→ **Requirements**
Please copy the listing below, beginning at the line that has "ferrules [2084, 539]" and stopping after the line that has "cherished [802, 546]", and swap "hesitated" for "paused" while leaving everything else unchanged.

→ **Supplied material**
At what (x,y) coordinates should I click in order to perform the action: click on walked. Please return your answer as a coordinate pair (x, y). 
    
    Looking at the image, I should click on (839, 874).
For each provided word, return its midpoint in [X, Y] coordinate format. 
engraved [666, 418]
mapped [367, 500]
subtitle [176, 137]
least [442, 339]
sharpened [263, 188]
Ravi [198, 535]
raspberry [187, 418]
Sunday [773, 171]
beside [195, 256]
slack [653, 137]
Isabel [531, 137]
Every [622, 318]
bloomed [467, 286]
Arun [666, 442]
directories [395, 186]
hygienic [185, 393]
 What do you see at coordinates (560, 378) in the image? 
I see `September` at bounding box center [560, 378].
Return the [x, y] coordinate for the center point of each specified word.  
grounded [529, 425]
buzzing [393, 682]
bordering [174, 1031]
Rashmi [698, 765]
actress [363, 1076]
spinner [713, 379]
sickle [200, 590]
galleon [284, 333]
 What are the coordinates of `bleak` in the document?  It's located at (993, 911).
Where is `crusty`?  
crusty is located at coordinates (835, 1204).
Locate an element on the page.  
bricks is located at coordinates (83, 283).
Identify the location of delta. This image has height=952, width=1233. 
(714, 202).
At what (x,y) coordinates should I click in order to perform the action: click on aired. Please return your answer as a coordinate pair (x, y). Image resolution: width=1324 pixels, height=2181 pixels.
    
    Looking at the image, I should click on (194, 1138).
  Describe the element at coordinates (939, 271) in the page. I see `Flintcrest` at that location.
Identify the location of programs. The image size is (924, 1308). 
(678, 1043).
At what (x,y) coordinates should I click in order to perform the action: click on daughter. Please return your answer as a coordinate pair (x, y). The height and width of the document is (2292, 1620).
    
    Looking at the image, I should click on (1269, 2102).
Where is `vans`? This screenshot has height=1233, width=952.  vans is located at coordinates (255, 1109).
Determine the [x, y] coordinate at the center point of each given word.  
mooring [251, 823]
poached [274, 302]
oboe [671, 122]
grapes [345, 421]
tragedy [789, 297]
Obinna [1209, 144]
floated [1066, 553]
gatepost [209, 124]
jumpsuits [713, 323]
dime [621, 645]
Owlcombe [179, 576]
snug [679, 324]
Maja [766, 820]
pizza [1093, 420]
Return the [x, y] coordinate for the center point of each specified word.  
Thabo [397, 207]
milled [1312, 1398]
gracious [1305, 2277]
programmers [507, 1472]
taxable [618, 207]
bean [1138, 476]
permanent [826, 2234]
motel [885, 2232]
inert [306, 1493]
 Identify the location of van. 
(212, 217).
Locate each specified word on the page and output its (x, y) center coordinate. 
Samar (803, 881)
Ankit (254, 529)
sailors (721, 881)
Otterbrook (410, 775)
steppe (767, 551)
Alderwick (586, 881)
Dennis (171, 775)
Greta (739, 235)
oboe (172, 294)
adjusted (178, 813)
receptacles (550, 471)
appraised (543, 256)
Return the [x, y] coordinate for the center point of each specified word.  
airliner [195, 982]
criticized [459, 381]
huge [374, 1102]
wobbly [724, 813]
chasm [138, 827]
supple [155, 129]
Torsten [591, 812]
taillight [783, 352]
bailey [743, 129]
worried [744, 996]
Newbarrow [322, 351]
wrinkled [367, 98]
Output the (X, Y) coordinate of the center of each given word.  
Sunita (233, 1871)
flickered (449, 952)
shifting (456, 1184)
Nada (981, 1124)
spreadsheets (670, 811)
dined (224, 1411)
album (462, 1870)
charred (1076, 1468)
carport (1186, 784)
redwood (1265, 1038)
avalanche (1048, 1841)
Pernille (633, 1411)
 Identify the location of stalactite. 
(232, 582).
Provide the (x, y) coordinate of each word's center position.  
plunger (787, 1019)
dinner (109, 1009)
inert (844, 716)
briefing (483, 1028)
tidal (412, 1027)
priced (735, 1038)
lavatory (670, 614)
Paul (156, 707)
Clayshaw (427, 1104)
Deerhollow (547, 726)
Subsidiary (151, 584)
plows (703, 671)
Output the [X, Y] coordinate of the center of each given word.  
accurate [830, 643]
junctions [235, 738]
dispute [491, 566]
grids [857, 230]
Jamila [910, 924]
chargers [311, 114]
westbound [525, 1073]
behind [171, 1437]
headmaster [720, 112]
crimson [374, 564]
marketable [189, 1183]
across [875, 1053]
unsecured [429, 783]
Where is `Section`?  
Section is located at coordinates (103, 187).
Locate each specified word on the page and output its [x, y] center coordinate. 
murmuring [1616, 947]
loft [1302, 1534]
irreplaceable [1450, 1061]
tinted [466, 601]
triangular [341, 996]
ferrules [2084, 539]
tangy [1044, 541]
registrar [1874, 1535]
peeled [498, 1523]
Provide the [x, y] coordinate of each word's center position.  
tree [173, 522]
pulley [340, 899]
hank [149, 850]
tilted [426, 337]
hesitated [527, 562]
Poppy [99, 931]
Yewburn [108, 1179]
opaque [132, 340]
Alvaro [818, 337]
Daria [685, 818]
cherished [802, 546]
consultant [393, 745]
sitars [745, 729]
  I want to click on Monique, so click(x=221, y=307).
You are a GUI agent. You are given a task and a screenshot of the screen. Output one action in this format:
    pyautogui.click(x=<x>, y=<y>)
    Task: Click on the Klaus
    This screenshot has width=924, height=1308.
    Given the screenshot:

→ **Exercise result**
ferrules [2084, 539]
tangy [1044, 541]
registrar [1874, 1535]
peeled [498, 1523]
Provide the [x, y] coordinate of each word's center position.  
tree [173, 522]
pulley [340, 899]
hank [149, 850]
tilted [426, 337]
paused [527, 562]
Poppy [99, 931]
Yewburn [108, 1179]
opaque [132, 340]
Alvaro [818, 337]
Daria [685, 818]
cherished [802, 546]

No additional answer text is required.